Segment Start: Records
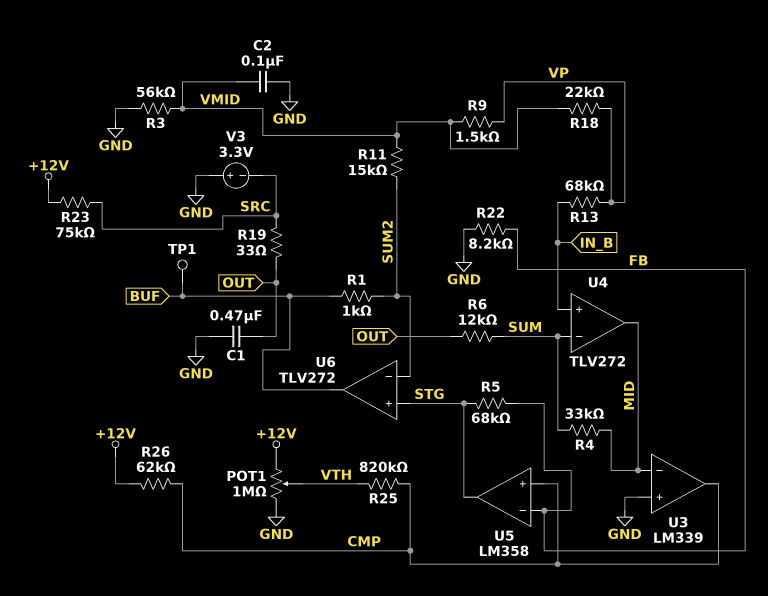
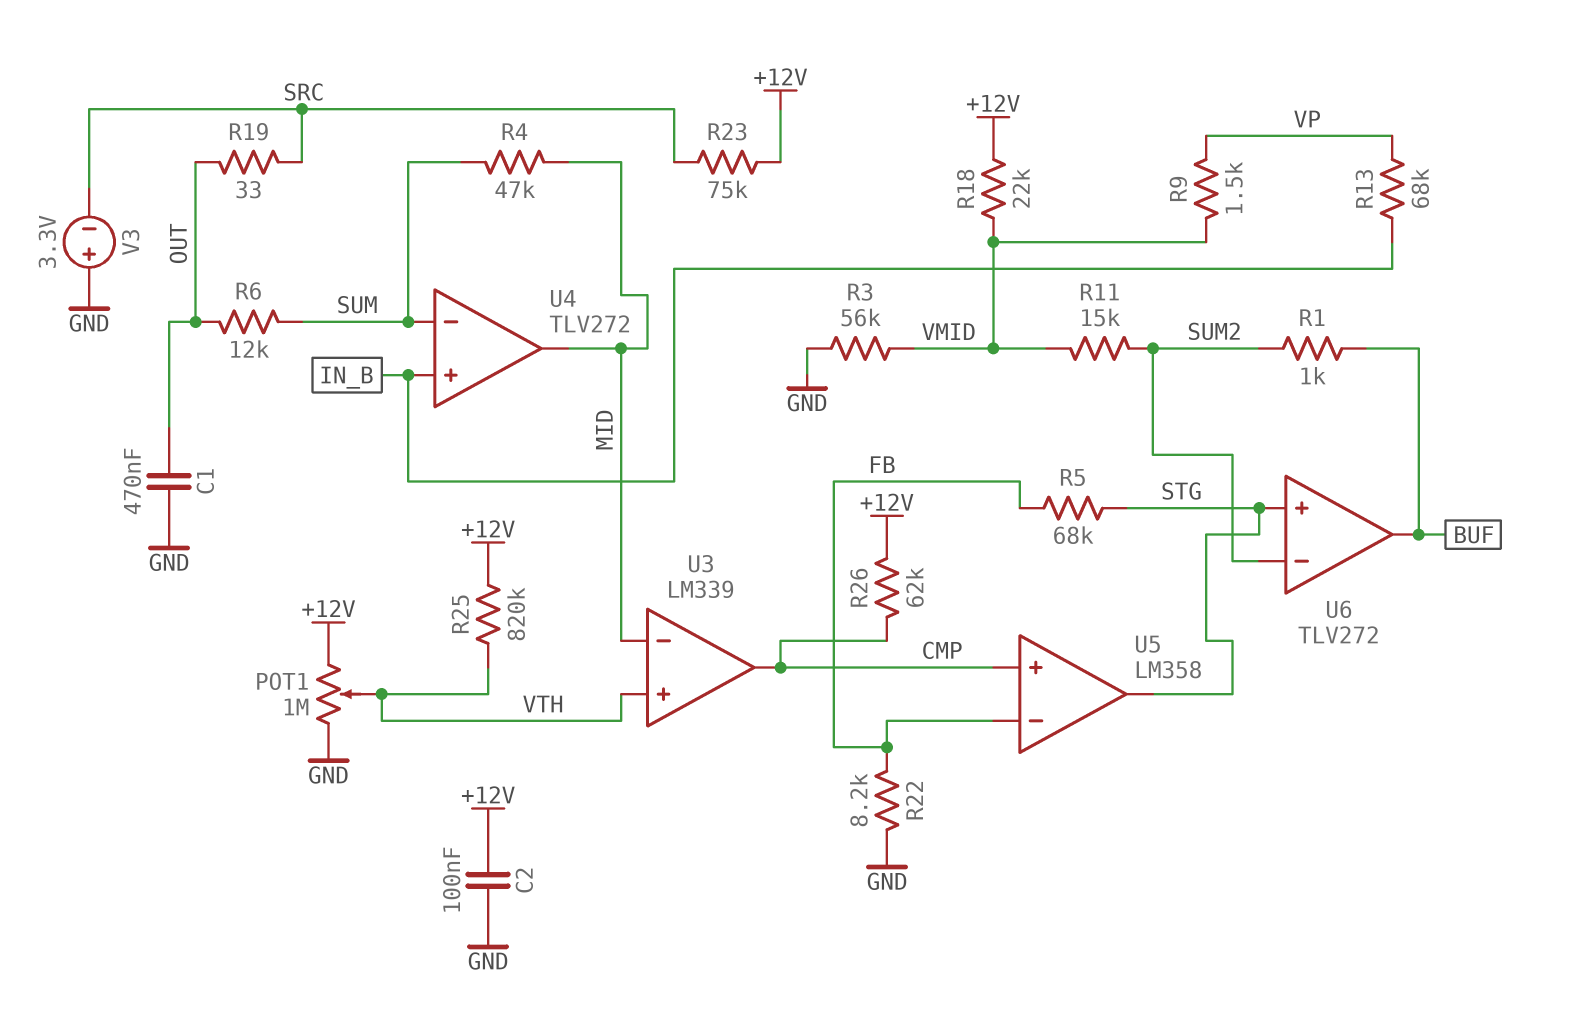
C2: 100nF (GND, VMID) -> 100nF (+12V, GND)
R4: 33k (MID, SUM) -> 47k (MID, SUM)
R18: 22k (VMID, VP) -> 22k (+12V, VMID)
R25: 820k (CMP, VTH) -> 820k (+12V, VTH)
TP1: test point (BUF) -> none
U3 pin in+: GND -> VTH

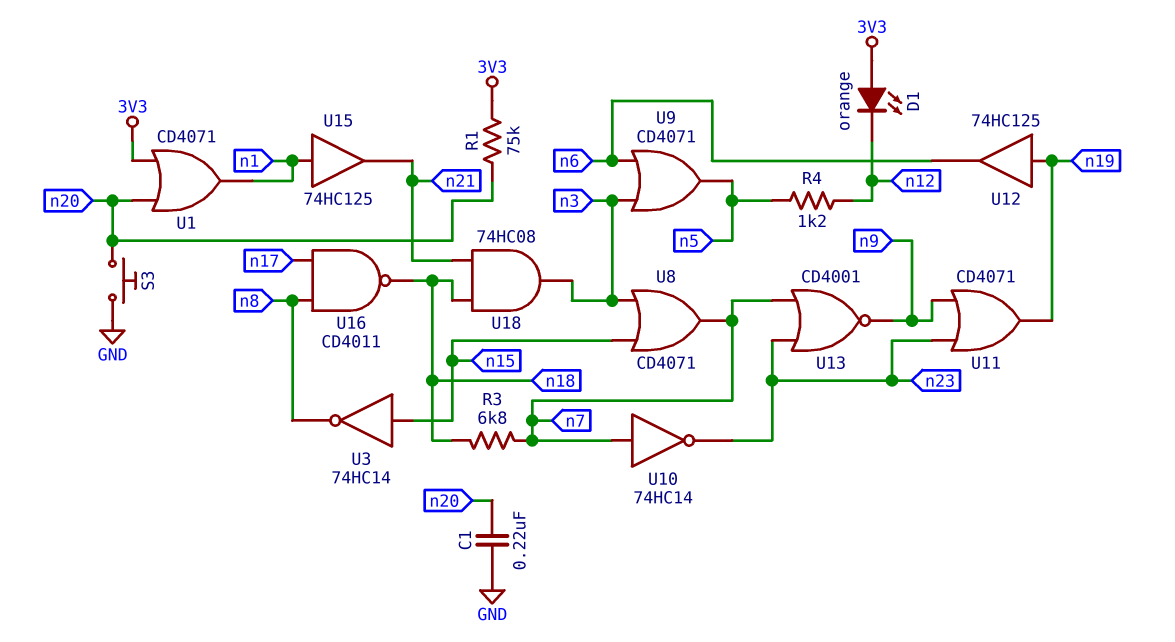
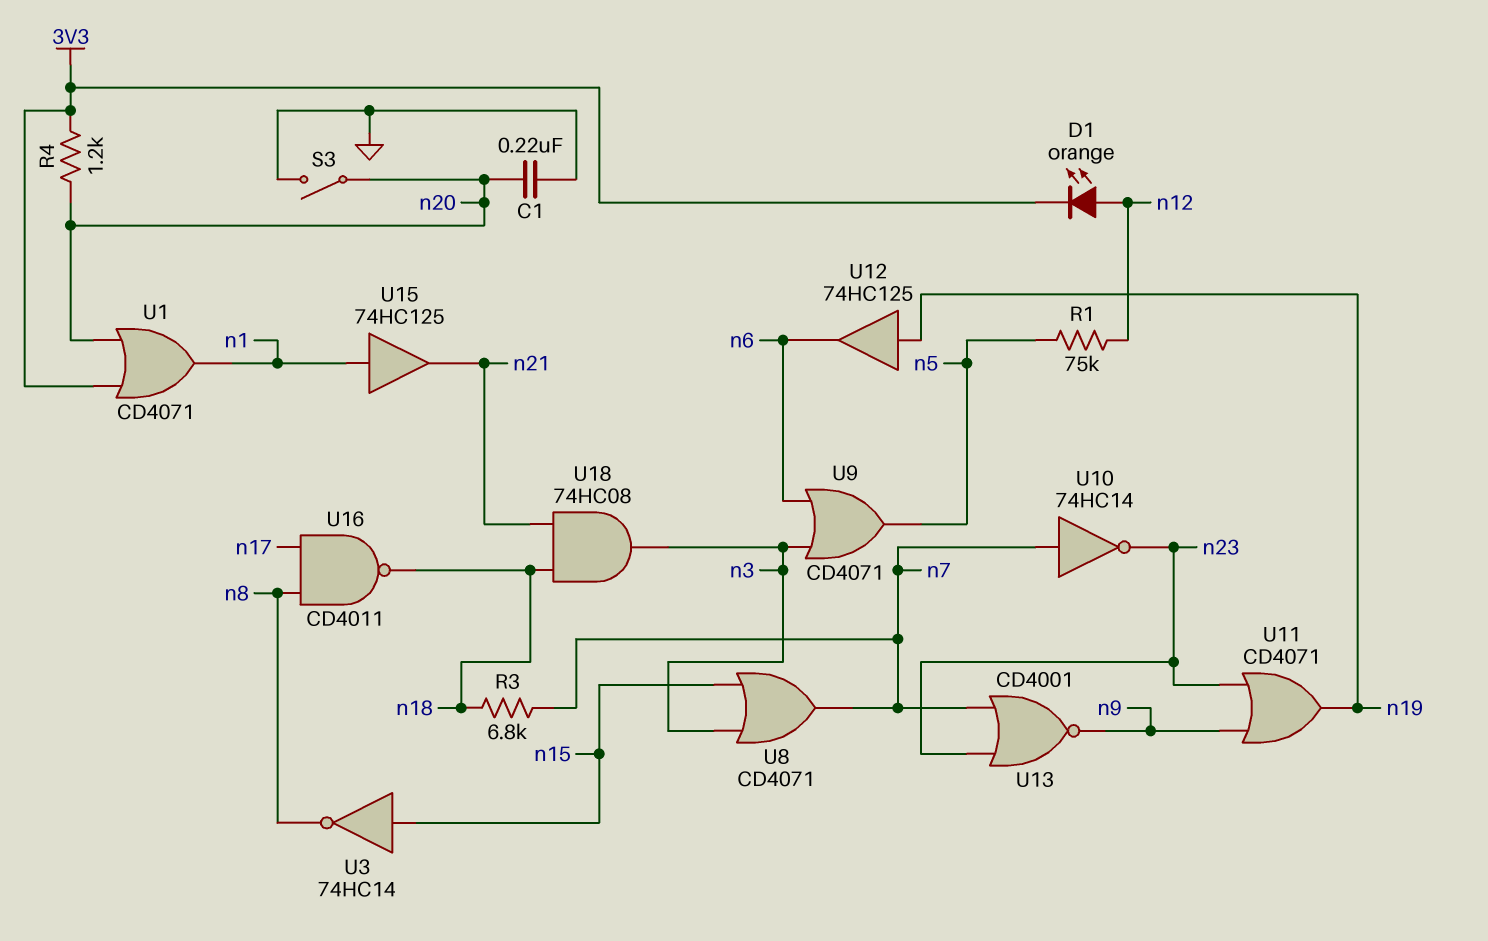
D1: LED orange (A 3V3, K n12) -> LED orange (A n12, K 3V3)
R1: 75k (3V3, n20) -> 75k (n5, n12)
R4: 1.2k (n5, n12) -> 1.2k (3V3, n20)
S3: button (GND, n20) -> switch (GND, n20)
Segment End: Records
Segment Start: Records
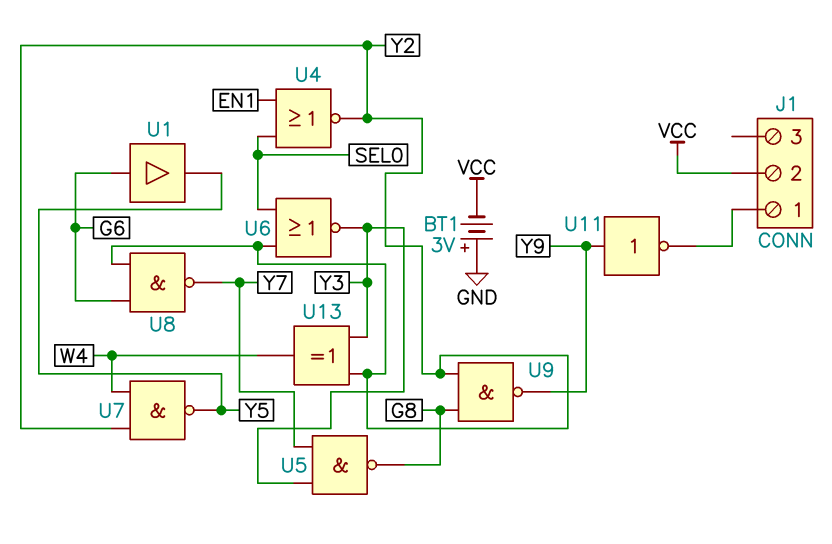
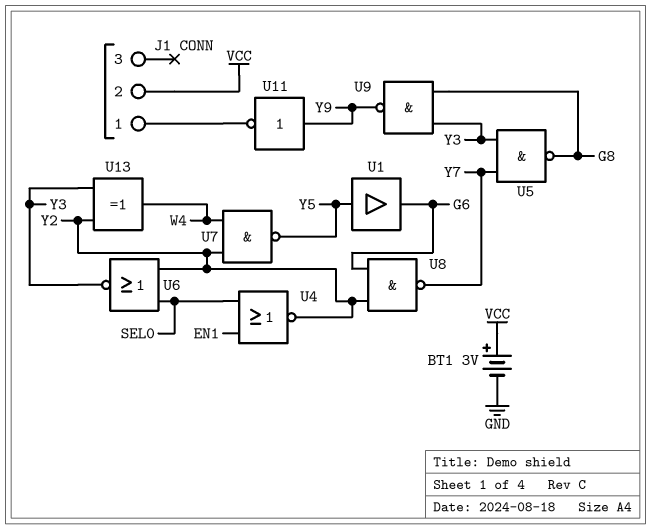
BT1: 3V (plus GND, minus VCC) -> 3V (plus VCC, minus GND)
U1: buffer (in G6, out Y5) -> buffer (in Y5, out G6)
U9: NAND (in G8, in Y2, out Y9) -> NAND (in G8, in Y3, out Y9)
Segment End: Records
**What you have to do**
Copy out each line of the data above, exactly, if it lies between the line holding "R4: 1.2k (n5, n12) -> 1.2k (3V3, n20)" and the line holding "S3: button (GND, n20) -> switch (GND, n20)", inclusive; copy no other line.

**Response below**
R4: 1.2k (n5, n12) -> 1.2k (3V3, n20)
S3: button (GND, n20) -> switch (GND, n20)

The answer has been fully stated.